Stored records
-------------------------

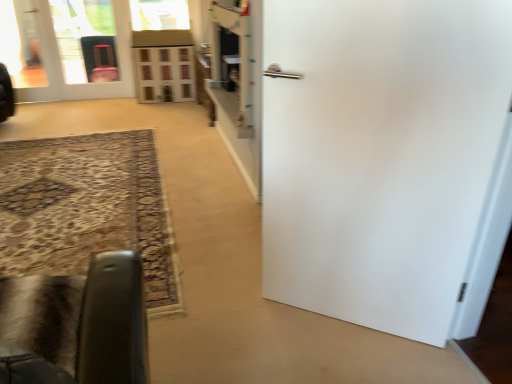
Question: Is wooden dollhouse at center in front of or behind velvet black chair at lower left in the image?

Choices:
 (A) behind
 (B) front

Answer: (A)

Question: In terms of width, does wooden dollhouse at center look wider or thinner when compared to velvet black chair at lower left?

Choices:
 (A) thin
 (B) wide

Answer: (A)

Question: Which is nearer to the wooden dollhouse at center?

Choices:
 (A) matte white door at upper left, which ranks as the 1th door in left-to-right order
 (B) transparent glass door at upper left
 (C) white matte door at right, placed as the first door when sorted from right to left
 (D) velvet black chair at lower left

Answer: (A)

Question: Which of these objects is positioned closest to the velvet black chair at lower left?

Choices:
 (A) transparent glass door at upper left
 (B) matte white door at upper left, which ranks as the 1th door in left-to-right order
 (C) white matte door at right, placed as the 2th door when sorted from top to bottom
 (D) wooden dollhouse at center

Answer: (C)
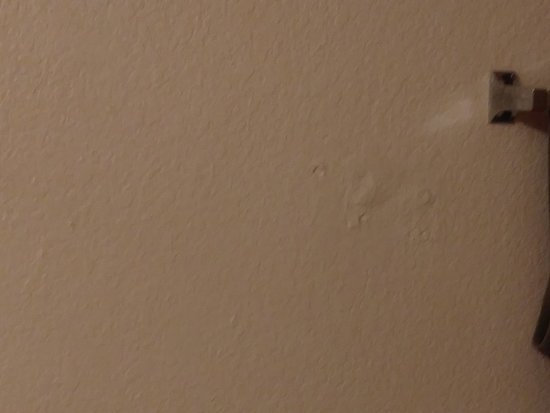
Where is `damage on wall`? damage on wall is located at coordinates (318, 171), (359, 189), (426, 197).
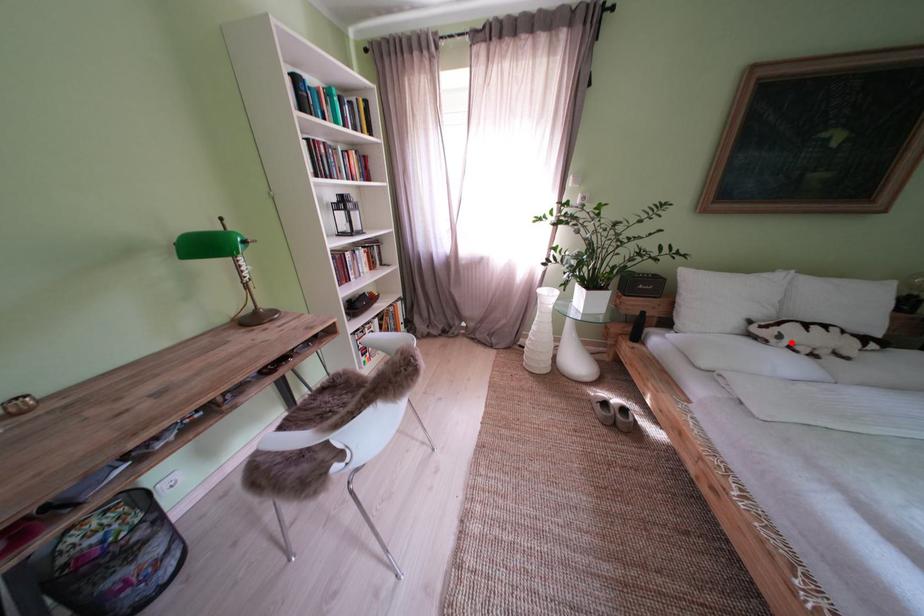
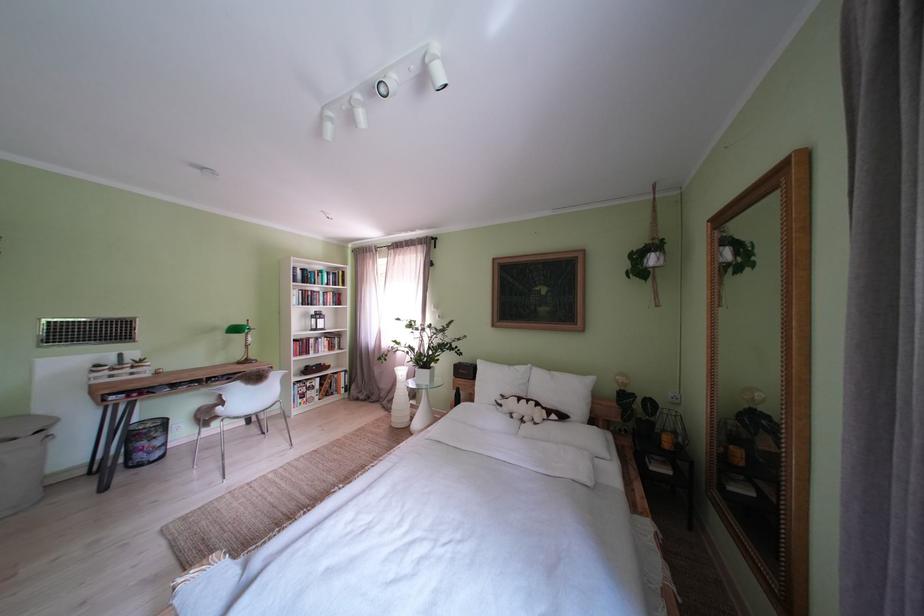
Where in the second image is the point corresponding to the highlighted location from the first image?

(512, 411)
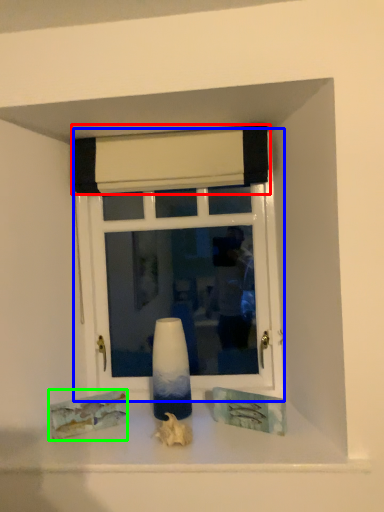
Question: Which object is positioned closest to curtain (highlighted by a red box)? Select from window (highlighted by a blue box) and art (highlighted by a green box).

Choices:
 (A) window
 (B) art

Answer: (A)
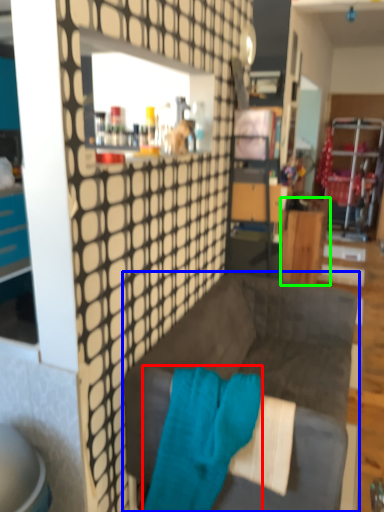
Question: Estimate the real-world distances between objects in this image. Which object is farther from bath towel (highlighted by a red box), studio couch (highlighted by a blue box) or desk (highlighted by a green box)?

Choices:
 (A) studio couch
 (B) desk

Answer: (B)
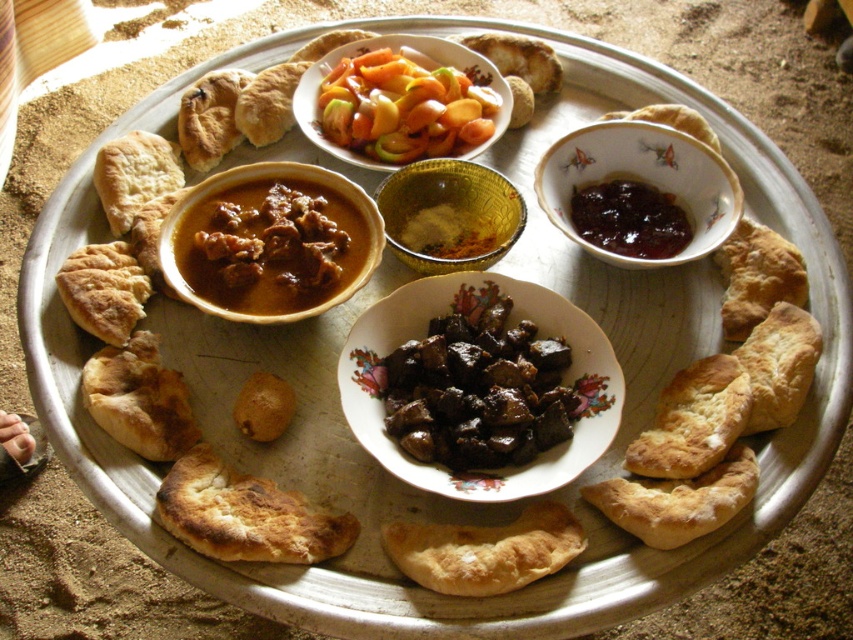
Question: Which point appears closest to the camera in this image?

Choices:
 (A) (235, 528)
 (B) (697, 177)

Answer: (A)

Question: Does golden brown crusty flatbread at lower left have a greater width compared to dark glossy jam at upper right?

Choices:
 (A) yes
 (B) no

Answer: (A)

Question: Which is nearer to the gold textured bowl at center?

Choices:
 (A) brown matte bowl at center
 (B) brown glazed bowl at center
 (C) translucent glass bowl at center

Answer: (A)

Question: Among these objects, which one is farthest from the camera?

Choices:
 (A) brown matte bowl at center
 (B) golden brown crusty flatbread at lower left

Answer: (A)

Question: Does brown matte bowl at center appear over golden brown crusty flatbread at lower left?

Choices:
 (A) yes
 (B) no

Answer: (A)

Question: Is dark brown glossy stew at center smaller than translucent glass bowl at center?

Choices:
 (A) no
 (B) yes

Answer: (B)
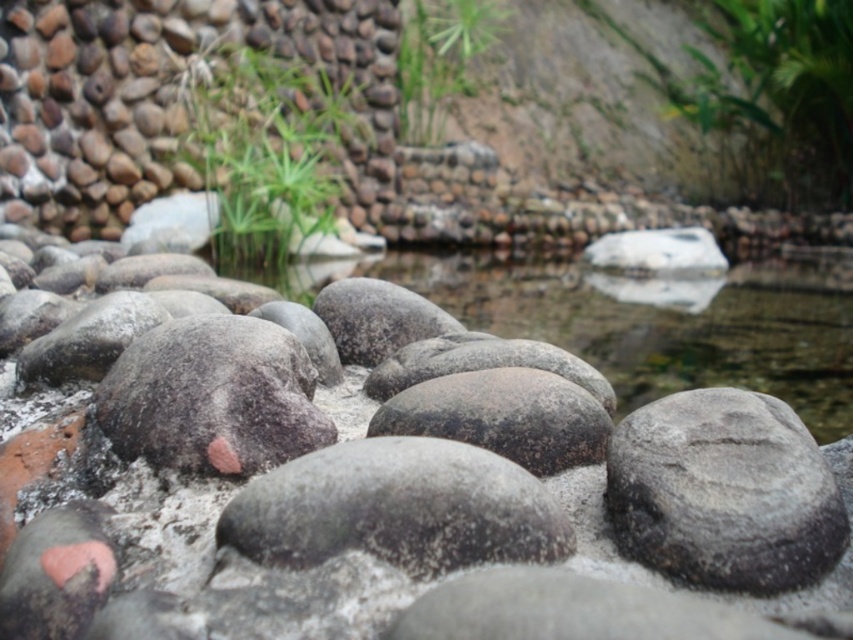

-------------------------

Task goal: Retype the records above, starting at the beginning and ending with the line that contains "189), (426, 197).", both ends included. Leave out the pictures.

Solution for this problem:
Question: Is wooden dollhouse at center in front of or behind velvet black chair at lower left in the image?

Choices:
 (A) behind
 (B) front

Answer: (A)

Question: In terms of width, does wooden dollhouse at center look wider or thinner when compared to velvet black chair at lower left?

Choices:
 (A) thin
 (B) wide

Answer: (A)

Question: Which is nearer to the wooden dollhouse at center?

Choices:
 (A) matte white door at upper left, which ranks as the 1th door in left-to-right order
 (B) transparent glass door at upper left
 (C) white matte door at right, placed as the first door when sorted from right to left
 (D) velvet black chair at lower left

Answer: (A)

Question: Which of these objects is positioned closest to the velvet black chair at lower left?

Choices:
 (A) transparent glass door at upper left
 (B) matte white door at upper left, which ranks as the 1th door in left-to-right order
 (C) white matte door at right, placed as the 2th door when sorted from top to bottom
 (D) wooden dollhouse at center

Answer: (C)
Where is `damage on wall`? damage on wall is located at coordinates (318, 171), (359, 189), (426, 197).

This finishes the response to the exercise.